### Supplied material
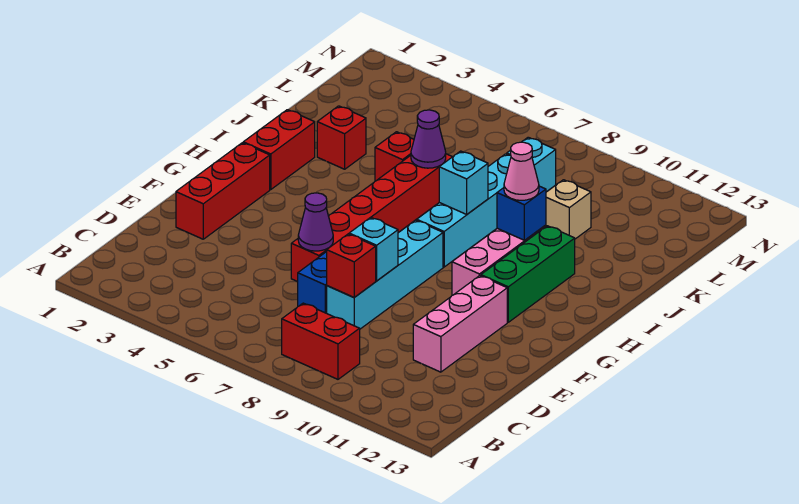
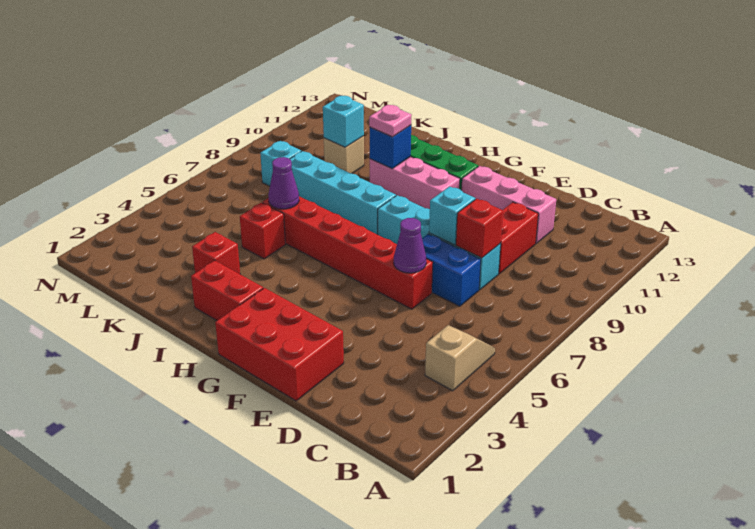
none -> tan slope B4:B5 level 1 top 4
red brick B8:B9 level 1 -> red brick D9:D10 level 1
red brick E2:G2 level 1 -> red brick E1:G2 level 1
cyan brick I8 level 2 -> cyan brick K10 level 2
pink cone I10 level 3 -> pink plate I10 level 3

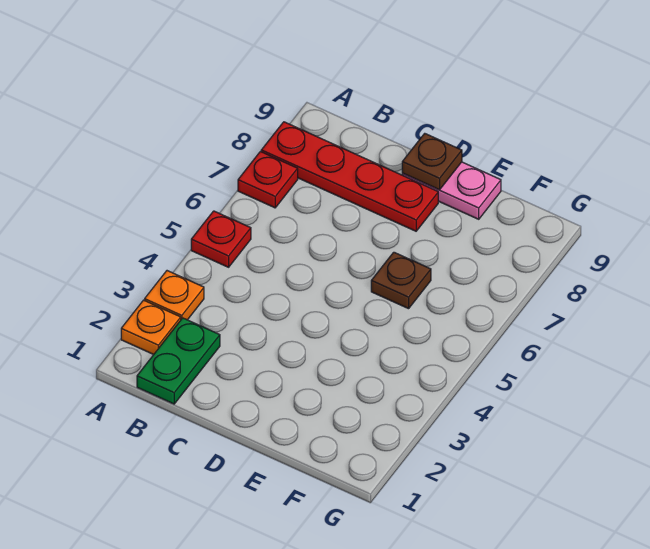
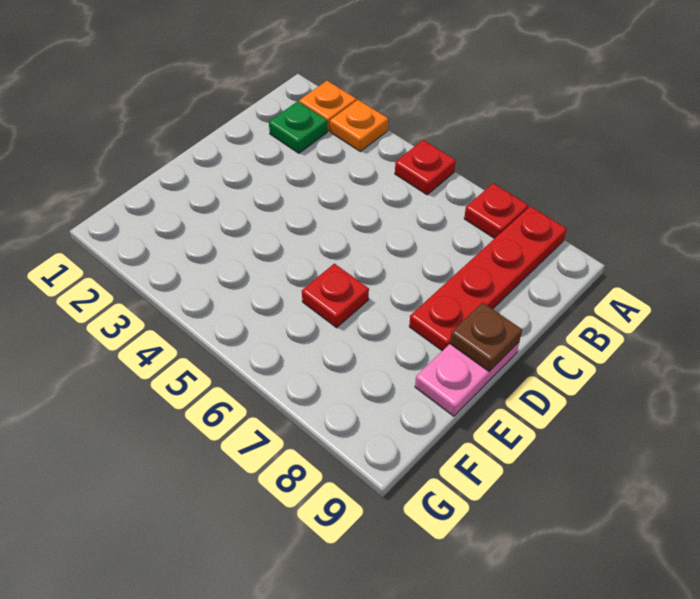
green plate B1:B2 level 1 -> green plate B2 level 1
brown plate E6 level 1 -> red plate E6 level 1

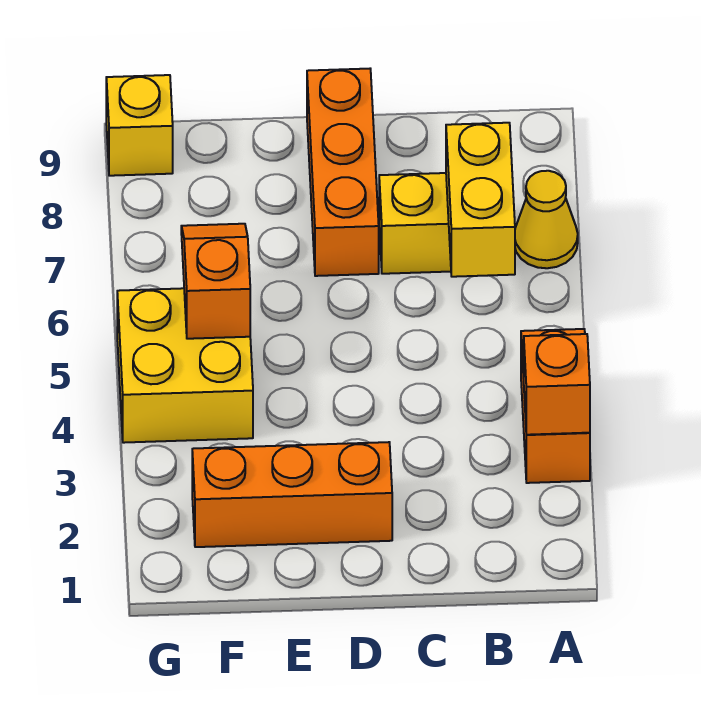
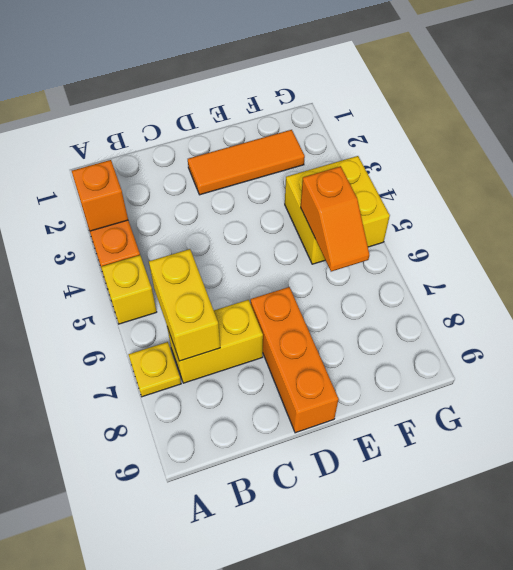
yellow cone A7 level 1 -> yellow plate A7 level 1
orange brick D2:F2 level 1 -> orange tile D2:F2 level 1
yellow brick G9 level 1 -> yellow brick A5 level 1

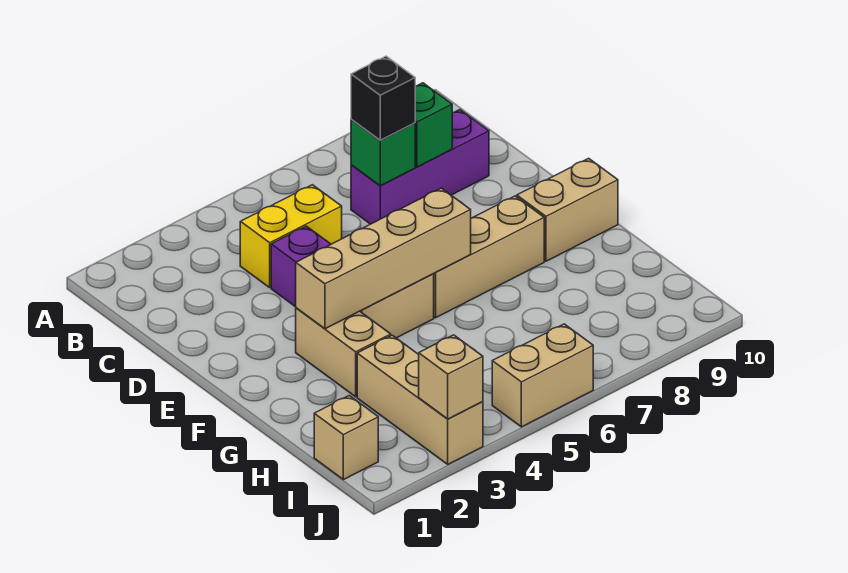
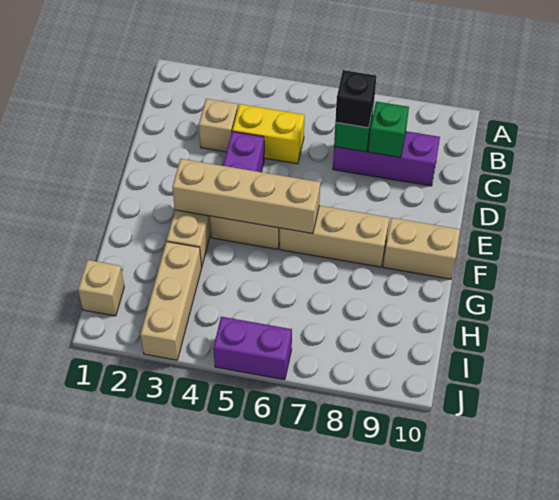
tan brick J3 level 2 -> tan brick C3 level 1
tan brick J5:J6 level 1 -> purple brick J5:J6 level 1

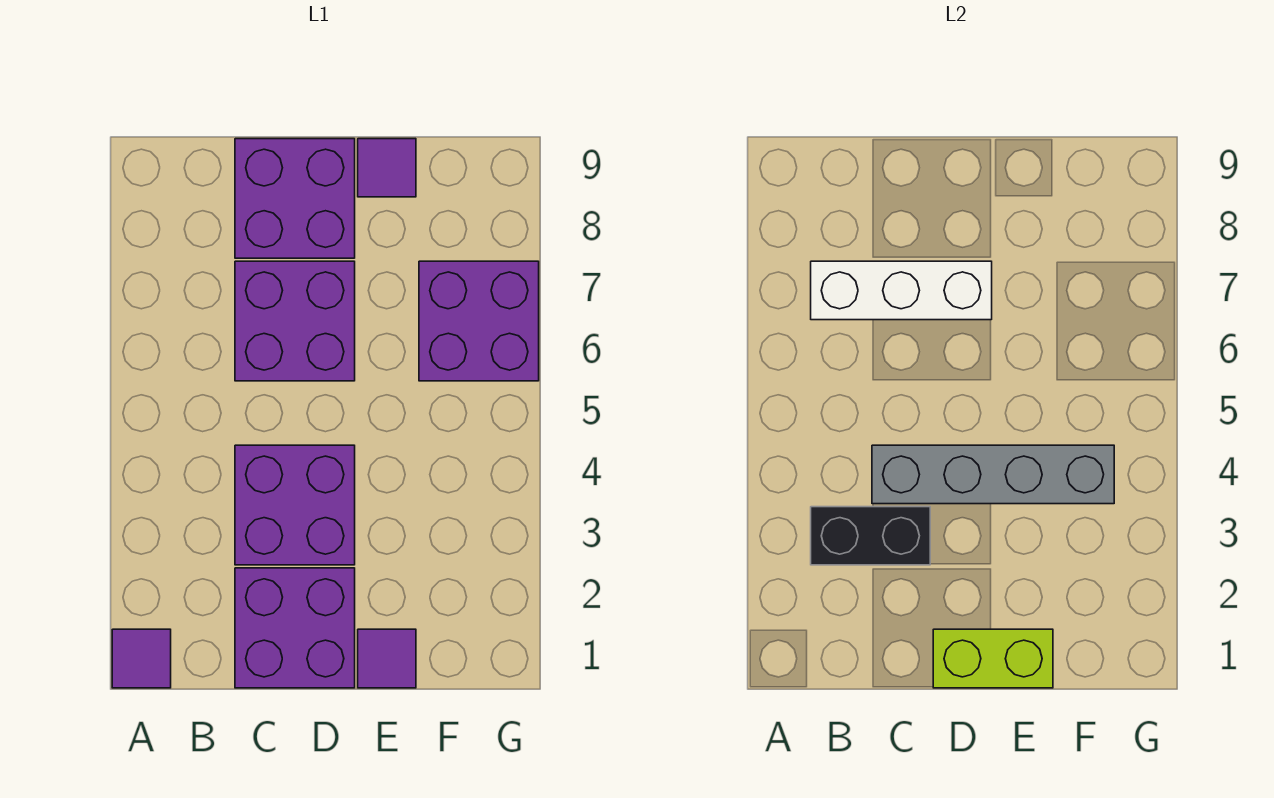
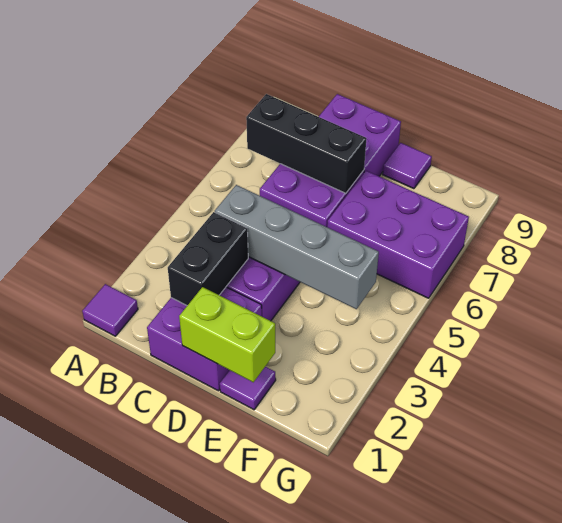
black brick B3:C3 level 2 -> black brick C2:C3 level 2
white brick B7:D7 level 2 -> black brick B7:D7 level 2
purple brick F6:G7 level 1 -> purple brick E6:G7 level 1

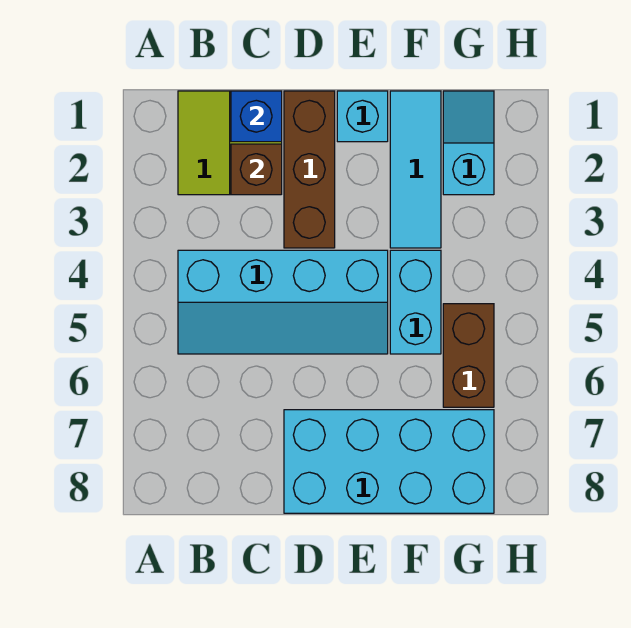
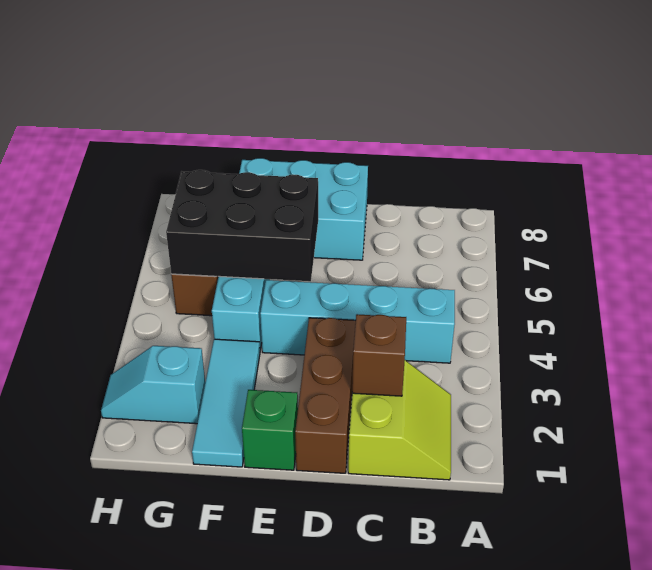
blue brick C1 level 2 -> none
cyan brick D7:G8 level 1 -> cyan brick D7:F8 level 1
cyan brick E1 level 1 -> green brick E1 level 1
none -> black brick E5:G6 level 2
cyan slope G1:G2 level 1 top 2 -> cyan slope G2:H2 level 1 top G

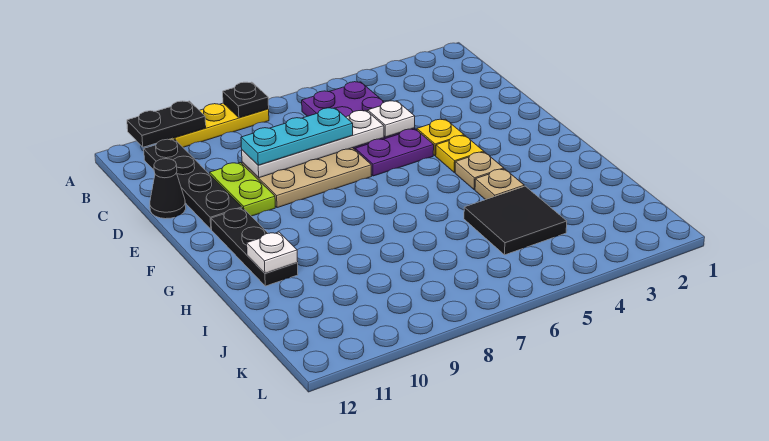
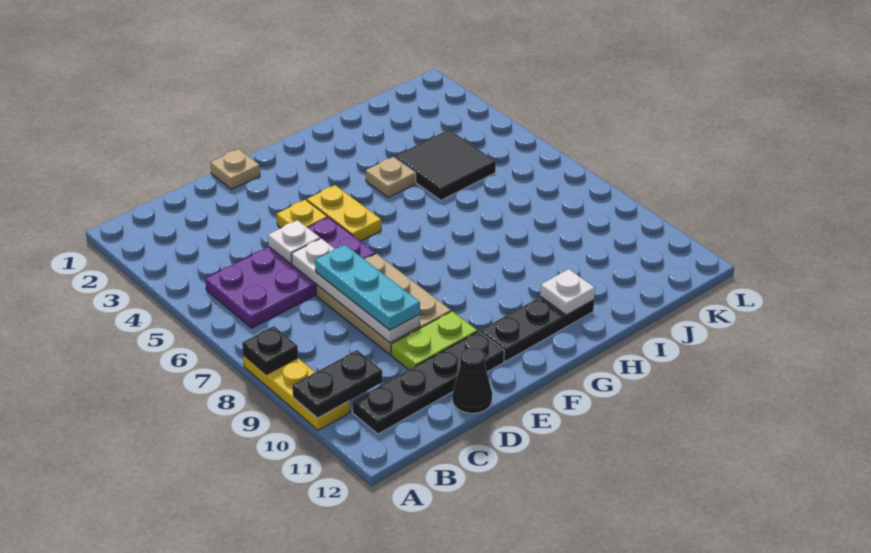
black plate A10:A11 level 2 -> black plate A10:B10 level 2
yellow plate F4 level 1 -> yellow plate F4:F5 level 1
tan plate G4 level 1 -> tan plate E1 level 1

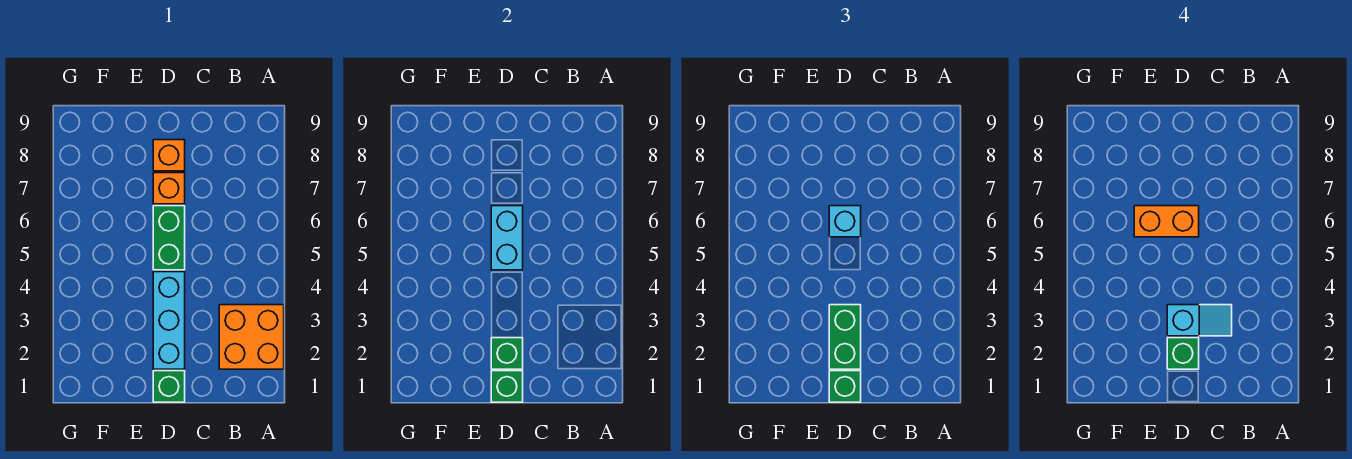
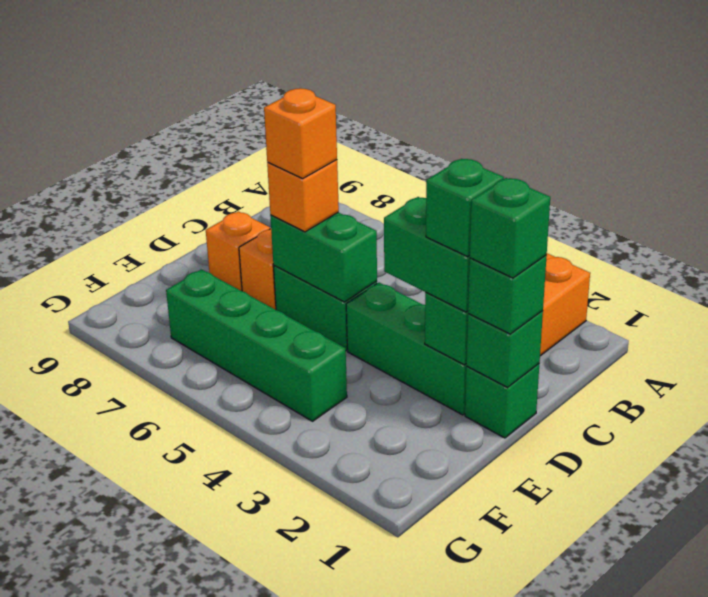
cyan slope C3:D3 level 4 top D -> none
none -> green brick D1 level 4
cyan brick D2:D4 level 1 -> green brick D2:D4 level 1
cyan brick D5:D6 level 2 -> green brick D5:D6 level 2
cyan brick D6 level 3 -> orange brick D6 level 3
orange brick D6:E6 level 4 -> orange brick D6 level 4
none -> green brick F4:F7 level 1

### What the exercise asks
For every record above, repeat the text exactly and omit any picture.

### Response box
none -> tan slope B4:B5 level 1 top 4
red brick B8:B9 level 1 -> red brick D9:D10 level 1
red brick E2:G2 level 1 -> red brick E1:G2 level 1
cyan brick I8 level 2 -> cyan brick K10 level 2
pink cone I10 level 3 -> pink plate I10 level 3

green plate B1:B2 level 1 -> green plate B2 level 1
brown plate E6 level 1 -> red plate E6 level 1

yellow cone A7 level 1 -> yellow plate A7 level 1
orange brick D2:F2 level 1 -> orange tile D2:F2 level 1
yellow brick G9 level 1 -> yellow brick A5 level 1

tan brick J3 level 2 -> tan brick C3 level 1
tan brick J5:J6 level 1 -> purple brick J5:J6 level 1

black brick B3:C3 level 2 -> black brick C2:C3 level 2
white brick B7:D7 level 2 -> black brick B7:D7 level 2
purple brick F6:G7 level 1 -> purple brick E6:G7 level 1

blue brick C1 level 2 -> none
cyan brick D7:G8 level 1 -> cyan brick D7:F8 level 1
cyan brick E1 level 1 -> green brick E1 level 1
none -> black brick E5:G6 level 2
cyan slope G1:G2 level 1 top 2 -> cyan slope G2:H2 level 1 top G

black plate A10:A11 level 2 -> black plate A10:B10 level 2
yellow plate F4 level 1 -> yellow plate F4:F5 level 1
tan plate G4 level 1 -> tan plate E1 level 1

cyan slope C3:D3 level 4 top D -> none
none -> green brick D1 level 4
cyan brick D2:D4 level 1 -> green brick D2:D4 level 1
cyan brick D5:D6 level 2 -> green brick D5:D6 level 2
cyan brick D6 level 3 -> orange brick D6 level 3
orange brick D6:E6 level 4 -> orange brick D6 level 4
none -> green brick F4:F7 level 1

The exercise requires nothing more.